Exercise — Across the whole listing, how many lines hold the word "degrees"? Reply with the number by itself.

Record extracts —
============
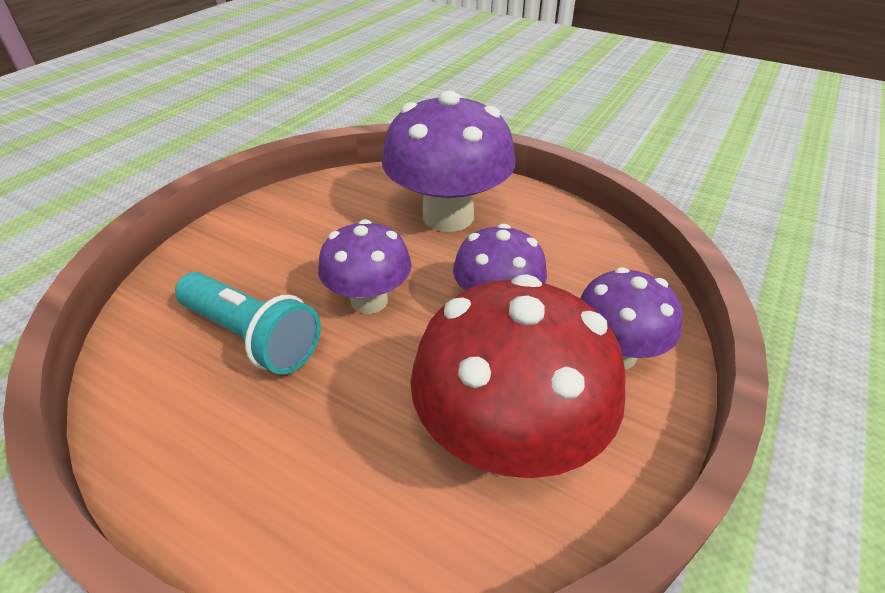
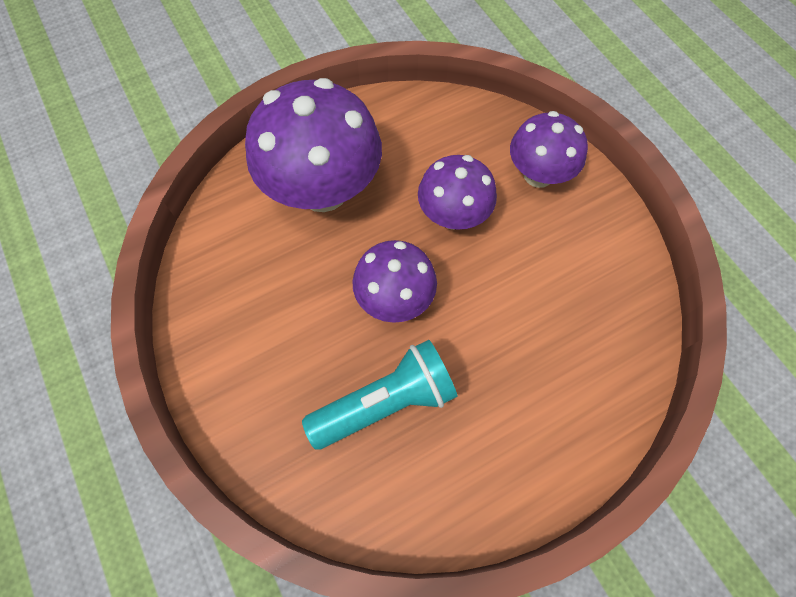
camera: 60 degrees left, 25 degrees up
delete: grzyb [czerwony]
============
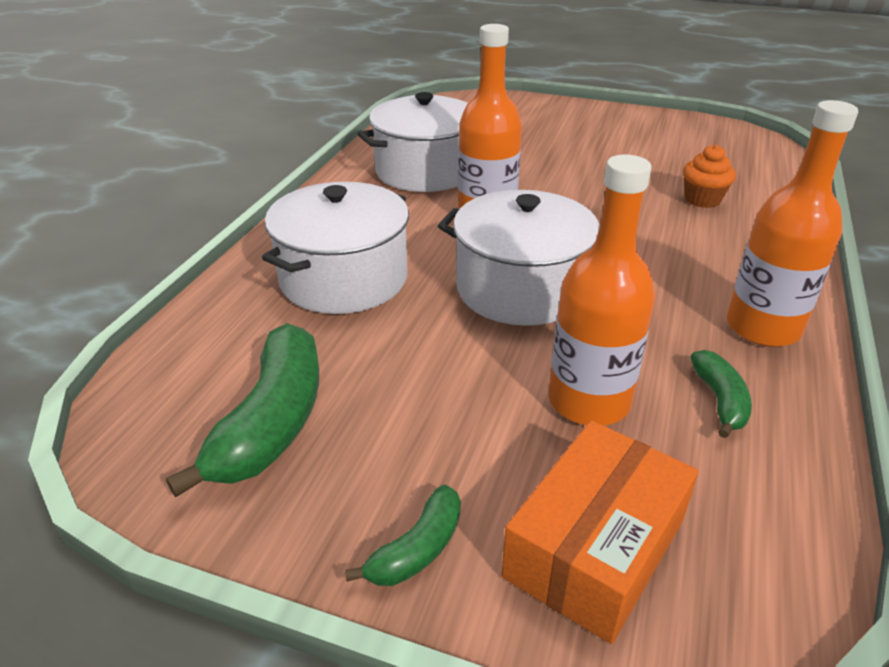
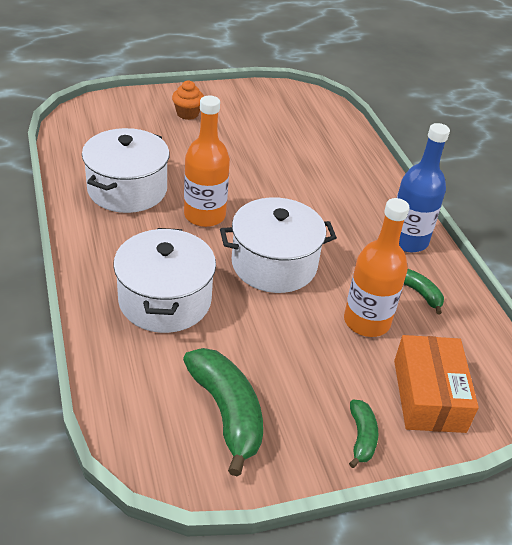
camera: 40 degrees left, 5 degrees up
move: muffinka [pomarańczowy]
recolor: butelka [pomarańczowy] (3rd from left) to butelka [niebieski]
============
Answer to this task — 2